*Your objective*: What you produce should be every line from the data that includes "mushroom".

***

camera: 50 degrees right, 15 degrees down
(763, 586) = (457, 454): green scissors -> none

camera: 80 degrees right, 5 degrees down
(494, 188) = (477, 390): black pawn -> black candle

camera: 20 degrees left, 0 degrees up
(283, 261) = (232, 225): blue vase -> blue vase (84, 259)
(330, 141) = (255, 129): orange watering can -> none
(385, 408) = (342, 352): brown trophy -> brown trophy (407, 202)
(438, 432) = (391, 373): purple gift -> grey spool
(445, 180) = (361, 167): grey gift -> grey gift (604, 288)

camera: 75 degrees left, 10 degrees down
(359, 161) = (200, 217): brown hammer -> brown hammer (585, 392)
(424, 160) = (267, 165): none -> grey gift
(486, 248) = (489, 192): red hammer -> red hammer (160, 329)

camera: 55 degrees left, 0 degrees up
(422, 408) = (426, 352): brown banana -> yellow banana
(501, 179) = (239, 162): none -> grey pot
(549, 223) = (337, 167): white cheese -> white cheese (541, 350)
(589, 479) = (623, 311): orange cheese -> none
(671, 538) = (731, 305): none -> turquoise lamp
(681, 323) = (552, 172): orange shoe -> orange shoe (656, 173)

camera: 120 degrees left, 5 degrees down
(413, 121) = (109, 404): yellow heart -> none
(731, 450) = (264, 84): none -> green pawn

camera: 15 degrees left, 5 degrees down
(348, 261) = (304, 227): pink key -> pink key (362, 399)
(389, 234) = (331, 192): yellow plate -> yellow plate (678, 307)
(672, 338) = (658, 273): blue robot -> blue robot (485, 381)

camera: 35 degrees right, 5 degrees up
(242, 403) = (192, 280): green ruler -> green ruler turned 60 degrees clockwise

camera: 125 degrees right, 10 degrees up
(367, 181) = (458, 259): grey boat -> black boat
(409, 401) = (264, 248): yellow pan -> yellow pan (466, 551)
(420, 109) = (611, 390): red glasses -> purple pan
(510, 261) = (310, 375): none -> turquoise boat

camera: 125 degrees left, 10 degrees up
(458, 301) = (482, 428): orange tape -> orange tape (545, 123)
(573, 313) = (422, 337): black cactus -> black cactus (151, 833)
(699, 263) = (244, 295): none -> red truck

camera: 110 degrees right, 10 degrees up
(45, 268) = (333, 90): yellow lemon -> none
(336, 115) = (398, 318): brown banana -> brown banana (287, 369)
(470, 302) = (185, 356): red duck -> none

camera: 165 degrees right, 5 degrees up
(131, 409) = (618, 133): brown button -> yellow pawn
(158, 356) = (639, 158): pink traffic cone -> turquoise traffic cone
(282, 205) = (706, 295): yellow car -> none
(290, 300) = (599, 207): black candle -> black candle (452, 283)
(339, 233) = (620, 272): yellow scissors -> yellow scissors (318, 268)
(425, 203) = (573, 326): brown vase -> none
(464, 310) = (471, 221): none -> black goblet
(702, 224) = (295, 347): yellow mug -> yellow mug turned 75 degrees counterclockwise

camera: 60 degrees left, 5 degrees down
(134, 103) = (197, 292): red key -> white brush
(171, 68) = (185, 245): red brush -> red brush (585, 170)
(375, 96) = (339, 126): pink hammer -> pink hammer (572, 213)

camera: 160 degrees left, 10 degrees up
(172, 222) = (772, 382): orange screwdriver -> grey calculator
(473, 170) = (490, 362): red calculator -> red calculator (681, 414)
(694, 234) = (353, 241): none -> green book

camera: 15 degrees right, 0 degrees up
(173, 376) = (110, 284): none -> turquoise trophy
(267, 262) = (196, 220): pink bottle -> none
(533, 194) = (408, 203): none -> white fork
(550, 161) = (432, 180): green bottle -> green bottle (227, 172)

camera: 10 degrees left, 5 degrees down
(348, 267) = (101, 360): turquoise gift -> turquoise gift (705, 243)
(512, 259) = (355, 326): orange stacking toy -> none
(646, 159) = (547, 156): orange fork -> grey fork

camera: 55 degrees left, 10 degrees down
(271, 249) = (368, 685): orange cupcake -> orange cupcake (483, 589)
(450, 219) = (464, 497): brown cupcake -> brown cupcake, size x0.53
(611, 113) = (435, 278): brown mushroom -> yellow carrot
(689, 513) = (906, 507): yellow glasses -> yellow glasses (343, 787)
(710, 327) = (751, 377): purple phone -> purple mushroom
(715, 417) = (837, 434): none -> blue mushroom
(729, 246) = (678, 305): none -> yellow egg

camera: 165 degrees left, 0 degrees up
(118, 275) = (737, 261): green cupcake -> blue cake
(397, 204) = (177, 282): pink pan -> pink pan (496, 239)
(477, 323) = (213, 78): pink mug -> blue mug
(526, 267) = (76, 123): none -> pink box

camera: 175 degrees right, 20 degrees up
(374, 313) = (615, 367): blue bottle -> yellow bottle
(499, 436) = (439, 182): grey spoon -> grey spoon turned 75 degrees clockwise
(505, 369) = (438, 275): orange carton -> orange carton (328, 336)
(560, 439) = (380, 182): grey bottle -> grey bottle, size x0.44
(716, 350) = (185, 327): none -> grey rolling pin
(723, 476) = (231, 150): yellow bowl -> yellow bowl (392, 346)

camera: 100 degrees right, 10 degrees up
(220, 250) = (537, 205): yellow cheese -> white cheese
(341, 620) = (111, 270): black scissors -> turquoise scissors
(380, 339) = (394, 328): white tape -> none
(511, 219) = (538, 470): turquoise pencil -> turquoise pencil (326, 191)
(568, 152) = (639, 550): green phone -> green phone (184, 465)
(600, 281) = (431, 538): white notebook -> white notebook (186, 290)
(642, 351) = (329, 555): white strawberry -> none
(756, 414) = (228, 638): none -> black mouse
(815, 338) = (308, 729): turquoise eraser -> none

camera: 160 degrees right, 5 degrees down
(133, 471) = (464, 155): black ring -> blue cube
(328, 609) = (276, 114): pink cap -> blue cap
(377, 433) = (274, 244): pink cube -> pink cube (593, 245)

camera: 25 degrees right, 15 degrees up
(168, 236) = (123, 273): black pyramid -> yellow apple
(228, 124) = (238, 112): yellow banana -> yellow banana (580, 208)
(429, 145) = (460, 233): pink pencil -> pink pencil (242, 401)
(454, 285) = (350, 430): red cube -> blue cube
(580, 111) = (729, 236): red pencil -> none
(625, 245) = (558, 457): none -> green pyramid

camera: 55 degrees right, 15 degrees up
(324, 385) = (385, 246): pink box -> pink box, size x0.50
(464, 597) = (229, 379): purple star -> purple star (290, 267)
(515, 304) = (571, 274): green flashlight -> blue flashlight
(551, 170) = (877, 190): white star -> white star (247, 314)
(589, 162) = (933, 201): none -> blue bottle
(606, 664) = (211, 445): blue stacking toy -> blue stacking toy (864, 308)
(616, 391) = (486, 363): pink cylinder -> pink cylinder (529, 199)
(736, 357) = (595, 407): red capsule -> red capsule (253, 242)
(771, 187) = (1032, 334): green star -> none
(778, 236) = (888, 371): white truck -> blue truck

***

*Worked solution*:
(611, 113) = (435, 278): brown mushroom -> yellow carrot
(710, 327) = (751, 377): purple phone -> purple mushroom
(715, 417) = (837, 434): none -> blue mushroom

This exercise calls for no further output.